-- Try it --
No pictures should appear in the copy. Reproduce exactly the lines from the one containing "blue slope A5:B5" through the end of the material below.
====== Exercise input
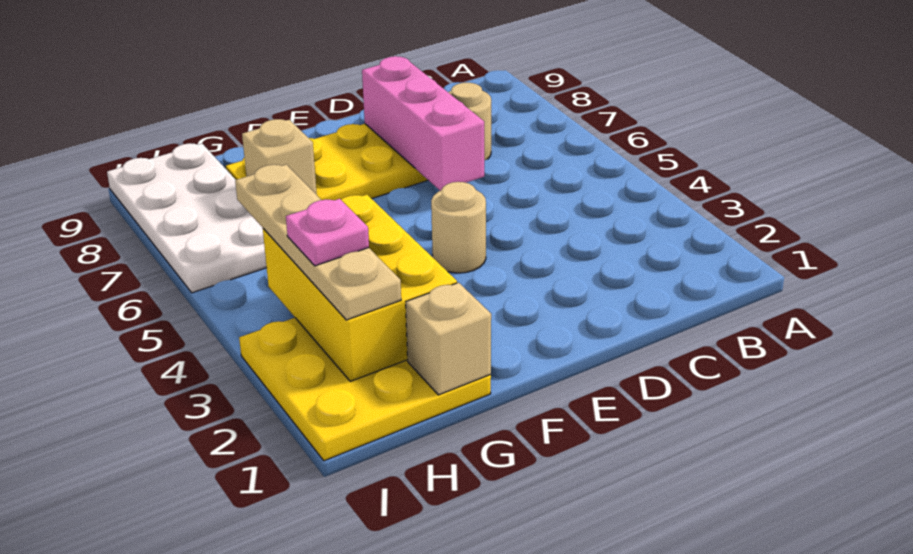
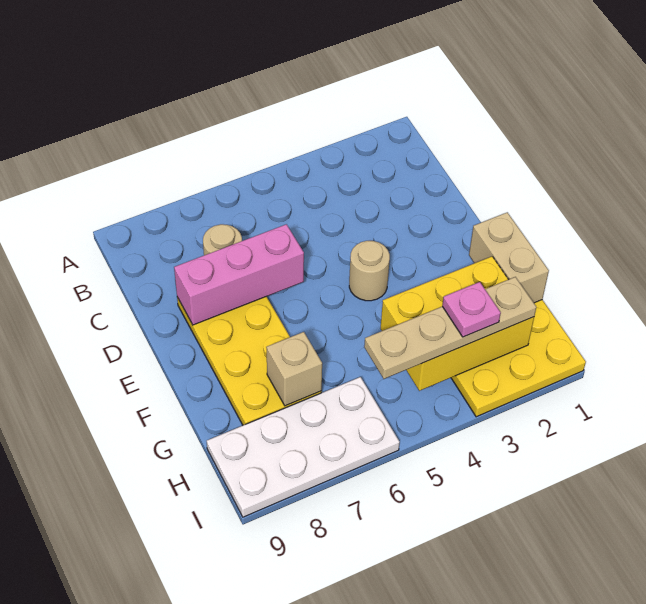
tan brick G1 level 2 -> tan brick F1:G1 level 2

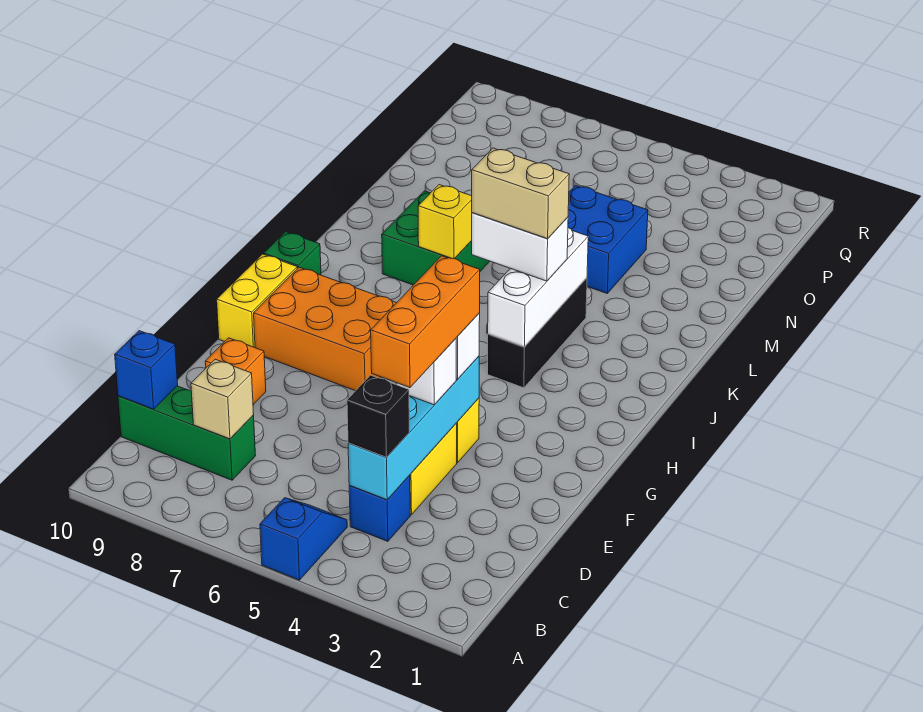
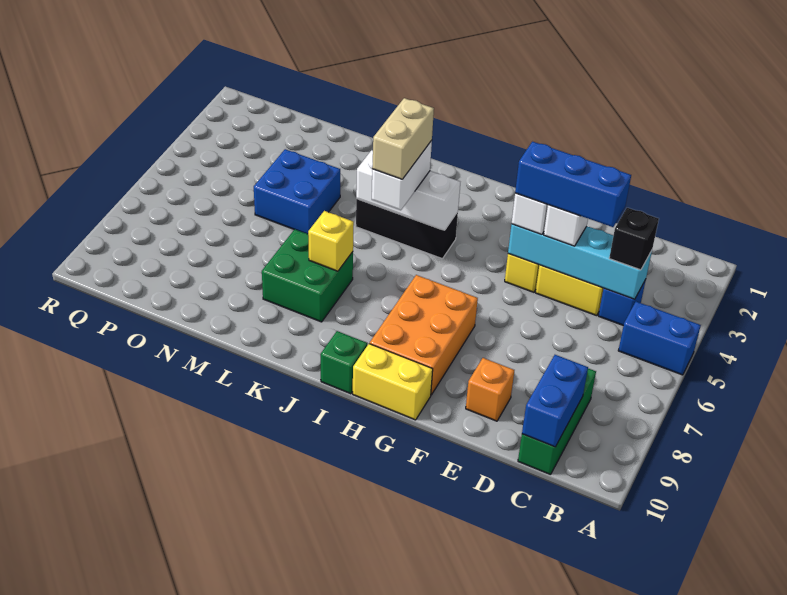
blue slope A5:B5 level 1 top A -> blue brick A5:B5 level 1
tan brick C8 level 2 -> none
blue brick C10 level 2 -> blue brick C9:C10 level 2
orange brick D4:F4 level 4 -> blue brick D4:F4 level 4

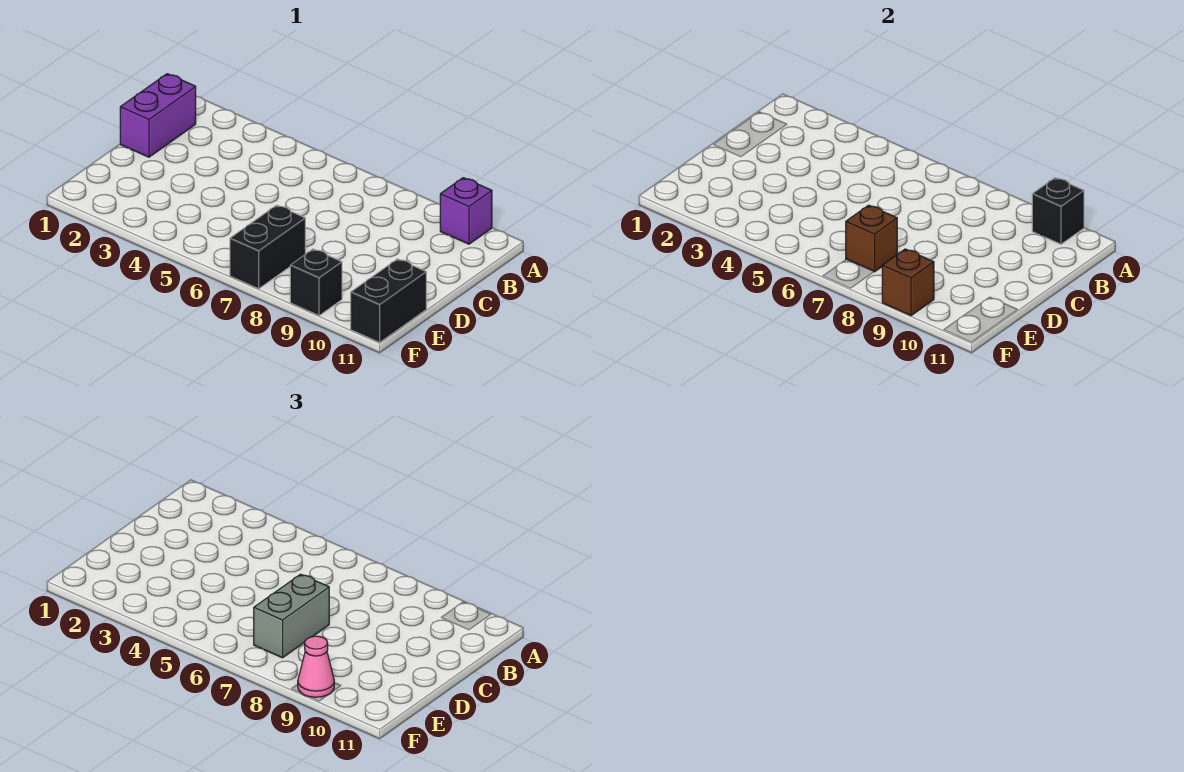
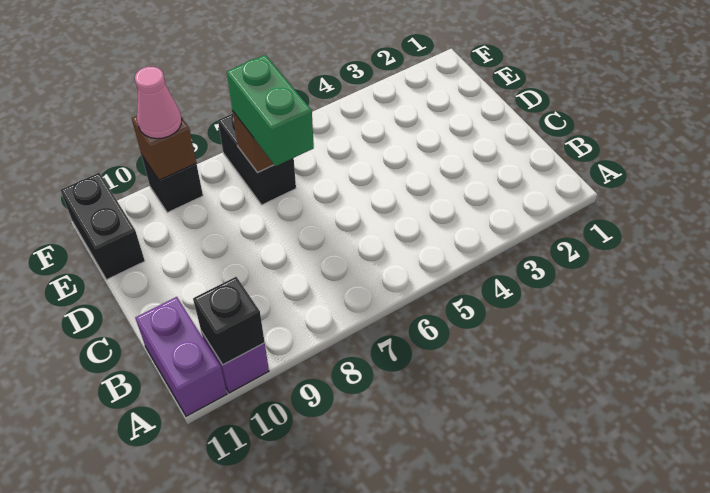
purple brick B1:C1 level 1 -> purple brick A11:B11 level 1
grey brick D7:E7 level 3 -> green brick D7:E7 level 3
============
-- Output below --
blue slope A5:B5 level 1 top A -> blue brick A5:B5 level 1
tan brick C8 level 2 -> none
blue brick C10 level 2 -> blue brick C9:C10 level 2
orange brick D4:F4 level 4 -> blue brick D4:F4 level 4

purple brick B1:C1 level 1 -> purple brick A11:B11 level 1
grey brick D7:E7 level 3 -> green brick D7:E7 level 3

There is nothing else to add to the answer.